== Exercise description ==
The entries should be given again so that each one matches the original exactly.

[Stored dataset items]

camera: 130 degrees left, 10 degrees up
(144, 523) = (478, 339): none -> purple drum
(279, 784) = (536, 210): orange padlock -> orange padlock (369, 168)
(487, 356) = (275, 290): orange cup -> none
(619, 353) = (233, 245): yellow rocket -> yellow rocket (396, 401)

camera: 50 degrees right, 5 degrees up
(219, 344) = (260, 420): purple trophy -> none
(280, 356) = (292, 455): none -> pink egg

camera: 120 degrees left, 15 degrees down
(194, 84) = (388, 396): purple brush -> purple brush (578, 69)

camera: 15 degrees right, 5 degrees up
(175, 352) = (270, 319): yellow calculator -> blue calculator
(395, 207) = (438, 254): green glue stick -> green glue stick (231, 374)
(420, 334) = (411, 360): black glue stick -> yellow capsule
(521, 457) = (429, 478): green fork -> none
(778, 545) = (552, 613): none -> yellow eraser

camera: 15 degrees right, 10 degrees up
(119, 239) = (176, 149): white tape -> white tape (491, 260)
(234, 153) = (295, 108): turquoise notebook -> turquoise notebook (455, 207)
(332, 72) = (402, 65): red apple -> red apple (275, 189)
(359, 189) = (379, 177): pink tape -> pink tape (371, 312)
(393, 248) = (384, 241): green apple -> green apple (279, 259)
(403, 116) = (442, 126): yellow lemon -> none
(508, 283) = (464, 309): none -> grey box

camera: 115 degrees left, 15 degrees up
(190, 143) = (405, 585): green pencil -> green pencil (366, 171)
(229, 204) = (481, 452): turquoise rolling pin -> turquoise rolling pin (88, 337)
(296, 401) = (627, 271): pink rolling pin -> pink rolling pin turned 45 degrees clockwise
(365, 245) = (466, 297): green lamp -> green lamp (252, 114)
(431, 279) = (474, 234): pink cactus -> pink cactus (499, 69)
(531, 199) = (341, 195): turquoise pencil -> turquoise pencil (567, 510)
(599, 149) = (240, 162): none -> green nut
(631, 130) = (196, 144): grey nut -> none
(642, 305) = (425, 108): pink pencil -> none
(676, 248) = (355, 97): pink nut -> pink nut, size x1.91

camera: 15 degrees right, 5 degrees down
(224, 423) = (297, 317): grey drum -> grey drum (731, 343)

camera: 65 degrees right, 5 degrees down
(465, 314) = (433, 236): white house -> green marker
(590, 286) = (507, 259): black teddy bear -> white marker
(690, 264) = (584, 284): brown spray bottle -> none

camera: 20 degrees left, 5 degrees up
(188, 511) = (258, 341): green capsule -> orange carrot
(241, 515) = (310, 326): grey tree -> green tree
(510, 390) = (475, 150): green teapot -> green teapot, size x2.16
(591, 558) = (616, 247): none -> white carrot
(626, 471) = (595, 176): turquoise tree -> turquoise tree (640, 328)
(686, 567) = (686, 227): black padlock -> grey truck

== Written solution ==
camera: 130 degrees left, 10 degrees up
(144, 523) = (478, 339): none -> purple drum
(279, 784) = (536, 210): orange padlock -> orange padlock (369, 168)
(487, 356) = (275, 290): orange cup -> none
(619, 353) = (233, 245): yellow rocket -> yellow rocket (396, 401)

camera: 50 degrees right, 5 degrees up
(219, 344) = (260, 420): purple trophy -> none
(280, 356) = (292, 455): none -> pink egg

camera: 120 degrees left, 15 degrees down
(194, 84) = (388, 396): purple brush -> purple brush (578, 69)

camera: 15 degrees right, 5 degrees up
(175, 352) = (270, 319): yellow calculator -> blue calculator
(395, 207) = (438, 254): green glue stick -> green glue stick (231, 374)
(420, 334) = (411, 360): black glue stick -> yellow capsule
(521, 457) = (429, 478): green fork -> none
(778, 545) = (552, 613): none -> yellow eraser

camera: 15 degrees right, 10 degrees up
(119, 239) = (176, 149): white tape -> white tape (491, 260)
(234, 153) = (295, 108): turquoise notebook -> turquoise notebook (455, 207)
(332, 72) = (402, 65): red apple -> red apple (275, 189)
(359, 189) = (379, 177): pink tape -> pink tape (371, 312)
(393, 248) = (384, 241): green apple -> green apple (279, 259)
(403, 116) = (442, 126): yellow lemon -> none
(508, 283) = (464, 309): none -> grey box

camera: 115 degrees left, 15 degrees up
(190, 143) = (405, 585): green pencil -> green pencil (366, 171)
(229, 204) = (481, 452): turquoise rolling pin -> turquoise rolling pin (88, 337)
(296, 401) = (627, 271): pink rolling pin -> pink rolling pin turned 45 degrees clockwise
(365, 245) = (466, 297): green lamp -> green lamp (252, 114)
(431, 279) = (474, 234): pink cactus -> pink cactus (499, 69)
(531, 199) = (341, 195): turquoise pencil -> turquoise pencil (567, 510)
(599, 149) = (240, 162): none -> green nut
(631, 130) = (196, 144): grey nut -> none
(642, 305) = (425, 108): pink pencil -> none
(676, 248) = (355, 97): pink nut -> pink nut, size x1.91

camera: 15 degrees right, 5 degrees down
(224, 423) = (297, 317): grey drum -> grey drum (731, 343)

camera: 65 degrees right, 5 degrees down
(465, 314) = (433, 236): white house -> green marker
(590, 286) = (507, 259): black teddy bear -> white marker
(690, 264) = (584, 284): brown spray bottle -> none

camera: 20 degrees left, 5 degrees up
(188, 511) = (258, 341): green capsule -> orange carrot
(241, 515) = (310, 326): grey tree -> green tree
(510, 390) = (475, 150): green teapot -> green teapot, size x2.16
(591, 558) = (616, 247): none -> white carrot
(626, 471) = (595, 176): turquoise tree -> turquoise tree (640, 328)
(686, 567) = (686, 227): black padlock -> grey truck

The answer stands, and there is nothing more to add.